Provided information:
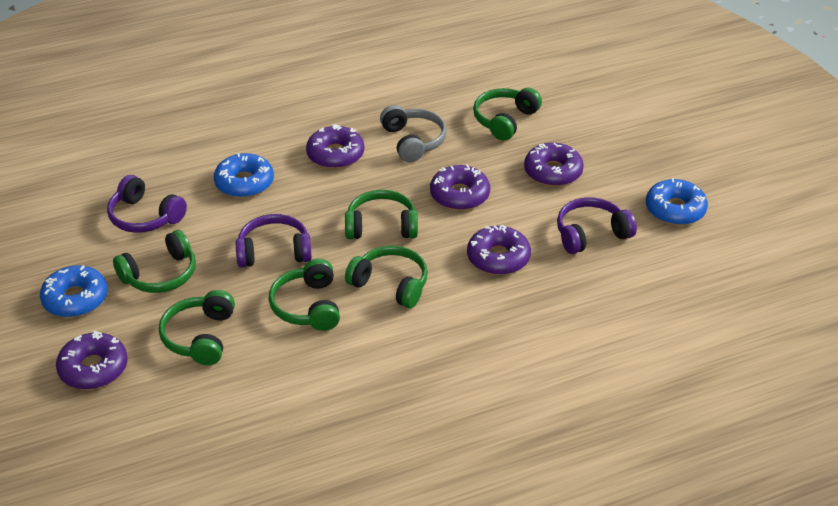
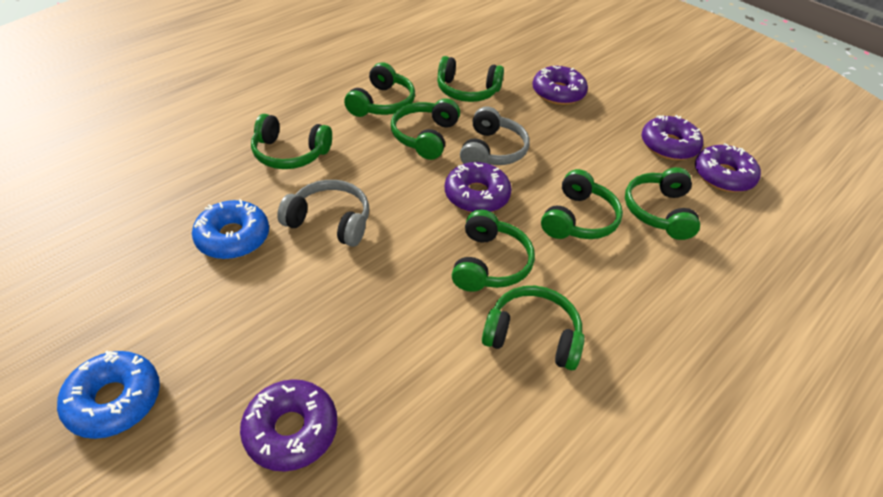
blue donut: 3 -> 2
green headphones: 6 -> 8
grey headphones: 1 -> 2
purple headphones: 3 -> 0

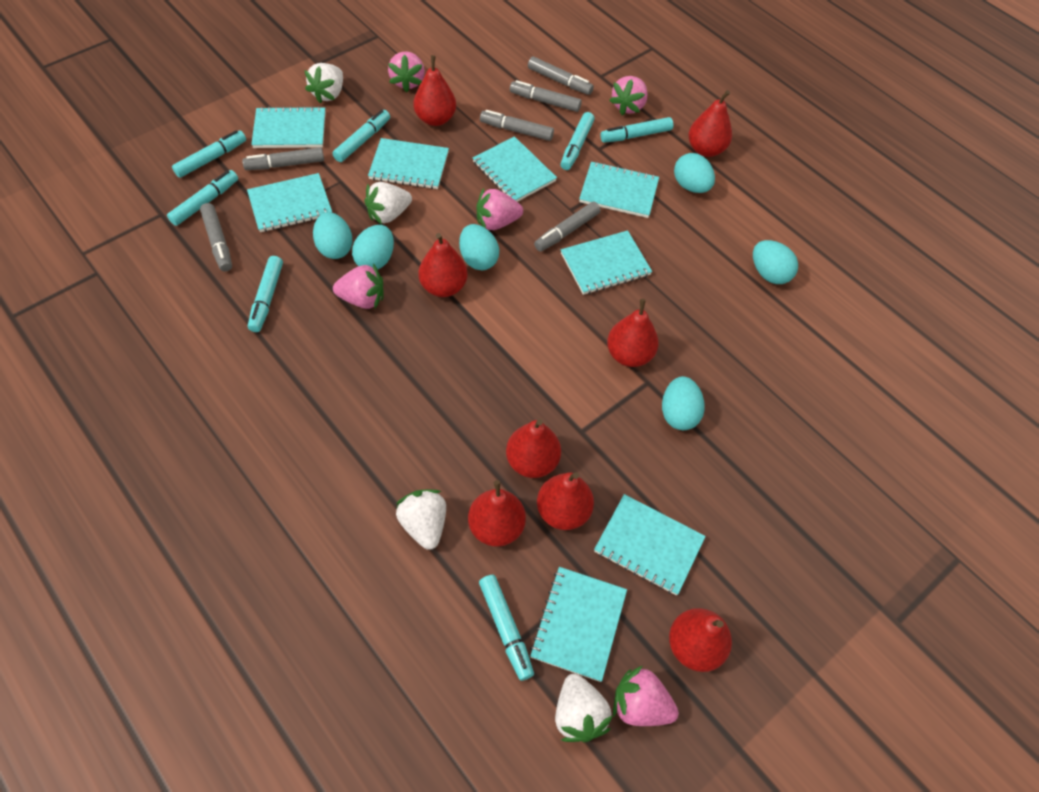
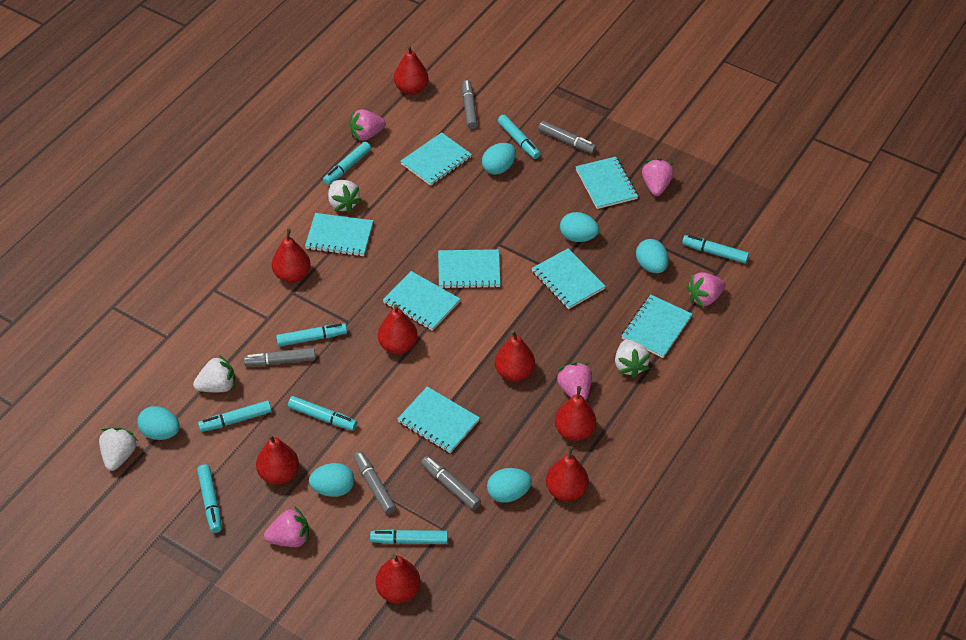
grey marker: 6 -> 5
turquoise marker: 7 -> 8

Exercise directions:
Each line in the entries above that includes the string "headphones" should be extracted.

Task response:
green headphones: 6 -> 8
grey headphones: 1 -> 2
purple headphones: 3 -> 0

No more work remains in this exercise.